• [WHAT YOU ARE ASKED TO DO]: When you return the entries, keep every word and mark exactly as it is.

DATA SUPPLIED: Begin

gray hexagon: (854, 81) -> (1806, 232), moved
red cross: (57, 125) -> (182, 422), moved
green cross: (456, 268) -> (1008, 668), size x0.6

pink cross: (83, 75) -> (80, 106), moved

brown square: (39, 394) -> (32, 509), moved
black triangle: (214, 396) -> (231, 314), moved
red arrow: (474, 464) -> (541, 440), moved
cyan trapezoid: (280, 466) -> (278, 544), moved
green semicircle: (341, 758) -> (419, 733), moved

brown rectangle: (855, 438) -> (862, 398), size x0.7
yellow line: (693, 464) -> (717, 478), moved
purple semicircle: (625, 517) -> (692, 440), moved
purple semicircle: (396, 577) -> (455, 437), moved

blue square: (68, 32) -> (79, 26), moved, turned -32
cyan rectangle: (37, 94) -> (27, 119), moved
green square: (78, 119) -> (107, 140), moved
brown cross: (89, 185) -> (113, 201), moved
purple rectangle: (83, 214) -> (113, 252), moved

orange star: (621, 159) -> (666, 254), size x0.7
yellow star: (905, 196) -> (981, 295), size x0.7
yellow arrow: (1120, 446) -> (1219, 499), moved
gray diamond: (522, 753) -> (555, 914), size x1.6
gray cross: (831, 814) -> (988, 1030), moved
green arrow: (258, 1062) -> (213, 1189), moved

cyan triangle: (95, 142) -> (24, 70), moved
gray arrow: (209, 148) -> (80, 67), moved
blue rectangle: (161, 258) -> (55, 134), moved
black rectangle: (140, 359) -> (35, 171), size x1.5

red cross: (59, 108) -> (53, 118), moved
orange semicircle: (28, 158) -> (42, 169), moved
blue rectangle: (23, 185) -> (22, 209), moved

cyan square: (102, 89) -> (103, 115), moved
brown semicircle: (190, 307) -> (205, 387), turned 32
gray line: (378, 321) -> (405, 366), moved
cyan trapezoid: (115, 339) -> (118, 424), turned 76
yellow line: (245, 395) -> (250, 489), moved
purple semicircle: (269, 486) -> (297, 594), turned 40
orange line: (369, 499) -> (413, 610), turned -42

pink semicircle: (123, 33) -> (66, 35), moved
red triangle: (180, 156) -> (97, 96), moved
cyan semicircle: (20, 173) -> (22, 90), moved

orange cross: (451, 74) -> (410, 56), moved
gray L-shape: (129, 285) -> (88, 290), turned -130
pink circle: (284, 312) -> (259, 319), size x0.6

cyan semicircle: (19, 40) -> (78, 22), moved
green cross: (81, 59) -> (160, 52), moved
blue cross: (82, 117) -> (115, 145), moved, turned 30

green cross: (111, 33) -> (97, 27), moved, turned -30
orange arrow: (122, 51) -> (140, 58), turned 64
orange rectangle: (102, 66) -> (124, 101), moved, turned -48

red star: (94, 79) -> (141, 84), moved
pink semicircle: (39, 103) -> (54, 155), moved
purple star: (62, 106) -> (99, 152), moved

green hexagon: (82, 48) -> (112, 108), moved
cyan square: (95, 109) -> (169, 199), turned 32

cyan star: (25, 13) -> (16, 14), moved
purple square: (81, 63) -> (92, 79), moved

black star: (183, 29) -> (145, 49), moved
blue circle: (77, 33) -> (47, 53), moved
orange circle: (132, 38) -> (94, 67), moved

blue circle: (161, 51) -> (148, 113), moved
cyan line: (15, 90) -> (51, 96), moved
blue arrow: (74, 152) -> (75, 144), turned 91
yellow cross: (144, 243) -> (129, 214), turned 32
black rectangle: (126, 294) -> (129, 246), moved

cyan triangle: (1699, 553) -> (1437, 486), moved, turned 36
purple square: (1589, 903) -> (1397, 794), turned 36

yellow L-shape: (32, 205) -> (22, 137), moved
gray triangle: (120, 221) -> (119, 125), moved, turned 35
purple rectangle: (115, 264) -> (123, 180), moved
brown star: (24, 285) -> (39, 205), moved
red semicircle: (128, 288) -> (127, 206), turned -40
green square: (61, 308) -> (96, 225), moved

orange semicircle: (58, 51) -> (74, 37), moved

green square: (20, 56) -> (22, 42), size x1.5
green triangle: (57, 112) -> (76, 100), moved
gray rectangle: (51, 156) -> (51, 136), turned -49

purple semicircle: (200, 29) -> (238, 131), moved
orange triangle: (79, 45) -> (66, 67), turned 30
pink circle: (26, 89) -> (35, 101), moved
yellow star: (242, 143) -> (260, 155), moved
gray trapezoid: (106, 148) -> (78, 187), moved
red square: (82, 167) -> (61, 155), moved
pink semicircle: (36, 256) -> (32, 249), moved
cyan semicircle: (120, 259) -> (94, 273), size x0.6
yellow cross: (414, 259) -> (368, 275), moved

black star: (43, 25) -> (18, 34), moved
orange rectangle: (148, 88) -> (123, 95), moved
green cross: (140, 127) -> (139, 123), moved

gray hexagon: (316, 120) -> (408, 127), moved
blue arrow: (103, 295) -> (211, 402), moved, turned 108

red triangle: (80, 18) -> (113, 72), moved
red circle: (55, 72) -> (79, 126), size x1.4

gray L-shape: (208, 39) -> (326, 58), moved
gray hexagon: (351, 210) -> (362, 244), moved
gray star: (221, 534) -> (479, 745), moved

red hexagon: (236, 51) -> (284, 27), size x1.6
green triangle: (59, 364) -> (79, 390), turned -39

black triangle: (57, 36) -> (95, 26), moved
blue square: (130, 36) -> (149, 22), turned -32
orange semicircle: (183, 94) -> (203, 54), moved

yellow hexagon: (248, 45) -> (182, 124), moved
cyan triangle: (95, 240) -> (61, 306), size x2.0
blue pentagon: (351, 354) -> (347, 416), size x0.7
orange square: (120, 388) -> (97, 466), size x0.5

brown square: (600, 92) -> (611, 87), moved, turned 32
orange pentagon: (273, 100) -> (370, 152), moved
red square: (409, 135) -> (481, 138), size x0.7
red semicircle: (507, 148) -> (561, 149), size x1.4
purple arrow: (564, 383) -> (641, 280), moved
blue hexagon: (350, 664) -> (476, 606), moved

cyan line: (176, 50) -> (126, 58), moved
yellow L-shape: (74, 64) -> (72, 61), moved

DATA SUPPLIED: End

• [SOLUTION TO THIS PROBLEM]:
gray hexagon: (854, 81) -> (1806, 232), moved
red cross: (57, 125) -> (182, 422), moved
green cross: (456, 268) -> (1008, 668), size x0.6

pink cross: (83, 75) -> (80, 106), moved

brown square: (39, 394) -> (32, 509), moved
black triangle: (214, 396) -> (231, 314), moved
red arrow: (474, 464) -> (541, 440), moved
cyan trapezoid: (280, 466) -> (278, 544), moved
green semicircle: (341, 758) -> (419, 733), moved

brown rectangle: (855, 438) -> (862, 398), size x0.7
yellow line: (693, 464) -> (717, 478), moved
purple semicircle: (625, 517) -> (692, 440), moved
purple semicircle: (396, 577) -> (455, 437), moved

blue square: (68, 32) -> (79, 26), moved, turned -32
cyan rectangle: (37, 94) -> (27, 119), moved
green square: (78, 119) -> (107, 140), moved
brown cross: (89, 185) -> (113, 201), moved
purple rectangle: (83, 214) -> (113, 252), moved

orange star: (621, 159) -> (666, 254), size x0.7
yellow star: (905, 196) -> (981, 295), size x0.7
yellow arrow: (1120, 446) -> (1219, 499), moved
gray diamond: (522, 753) -> (555, 914), size x1.6
gray cross: (831, 814) -> (988, 1030), moved
green arrow: (258, 1062) -> (213, 1189), moved

cyan triangle: (95, 142) -> (24, 70), moved
gray arrow: (209, 148) -> (80, 67), moved
blue rectangle: (161, 258) -> (55, 134), moved
black rectangle: (140, 359) -> (35, 171), size x1.5

red cross: (59, 108) -> (53, 118), moved
orange semicircle: (28, 158) -> (42, 169), moved
blue rectangle: (23, 185) -> (22, 209), moved

cyan square: (102, 89) -> (103, 115), moved
brown semicircle: (190, 307) -> (205, 387), turned 32
gray line: (378, 321) -> (405, 366), moved
cyan trapezoid: (115, 339) -> (118, 424), turned 76
yellow line: (245, 395) -> (250, 489), moved
purple semicircle: (269, 486) -> (297, 594), turned 40
orange line: (369, 499) -> (413, 610), turned -42

pink semicircle: (123, 33) -> (66, 35), moved
red triangle: (180, 156) -> (97, 96), moved
cyan semicircle: (20, 173) -> (22, 90), moved

orange cross: (451, 74) -> (410, 56), moved
gray L-shape: (129, 285) -> (88, 290), turned -130
pink circle: (284, 312) -> (259, 319), size x0.6

cyan semicircle: (19, 40) -> (78, 22), moved
green cross: (81, 59) -> (160, 52), moved
blue cross: (82, 117) -> (115, 145), moved, turned 30

green cross: (111, 33) -> (97, 27), moved, turned -30
orange arrow: (122, 51) -> (140, 58), turned 64
orange rectangle: (102, 66) -> (124, 101), moved, turned -48

red star: (94, 79) -> (141, 84), moved
pink semicircle: (39, 103) -> (54, 155), moved
purple star: (62, 106) -> (99, 152), moved

green hexagon: (82, 48) -> (112, 108), moved
cyan square: (95, 109) -> (169, 199), turned 32

cyan star: (25, 13) -> (16, 14), moved
purple square: (81, 63) -> (92, 79), moved

black star: (183, 29) -> (145, 49), moved
blue circle: (77, 33) -> (47, 53), moved
orange circle: (132, 38) -> (94, 67), moved

blue circle: (161, 51) -> (148, 113), moved
cyan line: (15, 90) -> (51, 96), moved
blue arrow: (74, 152) -> (75, 144), turned 91
yellow cross: (144, 243) -> (129, 214), turned 32
black rectangle: (126, 294) -> (129, 246), moved

cyan triangle: (1699, 553) -> (1437, 486), moved, turned 36
purple square: (1589, 903) -> (1397, 794), turned 36

yellow L-shape: (32, 205) -> (22, 137), moved
gray triangle: (120, 221) -> (119, 125), moved, turned 35
purple rectangle: (115, 264) -> (123, 180), moved
brown star: (24, 285) -> (39, 205), moved
red semicircle: (128, 288) -> (127, 206), turned -40
green square: (61, 308) -> (96, 225), moved

orange semicircle: (58, 51) -> (74, 37), moved

green square: (20, 56) -> (22, 42), size x1.5
green triangle: (57, 112) -> (76, 100), moved
gray rectangle: (51, 156) -> (51, 136), turned -49

purple semicircle: (200, 29) -> (238, 131), moved
orange triangle: (79, 45) -> (66, 67), turned 30
pink circle: (26, 89) -> (35, 101), moved
yellow star: (242, 143) -> (260, 155), moved
gray trapezoid: (106, 148) -> (78, 187), moved
red square: (82, 167) -> (61, 155), moved
pink semicircle: (36, 256) -> (32, 249), moved
cyan semicircle: (120, 259) -> (94, 273), size x0.6
yellow cross: (414, 259) -> (368, 275), moved

black star: (43, 25) -> (18, 34), moved
orange rectangle: (148, 88) -> (123, 95), moved
green cross: (140, 127) -> (139, 123), moved

gray hexagon: (316, 120) -> (408, 127), moved
blue arrow: (103, 295) -> (211, 402), moved, turned 108

red triangle: (80, 18) -> (113, 72), moved
red circle: (55, 72) -> (79, 126), size x1.4

gray L-shape: (208, 39) -> (326, 58), moved
gray hexagon: (351, 210) -> (362, 244), moved
gray star: (221, 534) -> (479, 745), moved

red hexagon: (236, 51) -> (284, 27), size x1.6
green triangle: (59, 364) -> (79, 390), turned -39

black triangle: (57, 36) -> (95, 26), moved
blue square: (130, 36) -> (149, 22), turned -32
orange semicircle: (183, 94) -> (203, 54), moved

yellow hexagon: (248, 45) -> (182, 124), moved
cyan triangle: (95, 240) -> (61, 306), size x2.0
blue pentagon: (351, 354) -> (347, 416), size x0.7
orange square: (120, 388) -> (97, 466), size x0.5

brown square: (600, 92) -> (611, 87), moved, turned 32
orange pentagon: (273, 100) -> (370, 152), moved
red square: (409, 135) -> (481, 138), size x0.7
red semicircle: (507, 148) -> (561, 149), size x1.4
purple arrow: (564, 383) -> (641, 280), moved
blue hexagon: (350, 664) -> (476, 606), moved

cyan line: (176, 50) -> (126, 58), moved
yellow L-shape: (74, 64) -> (72, 61), moved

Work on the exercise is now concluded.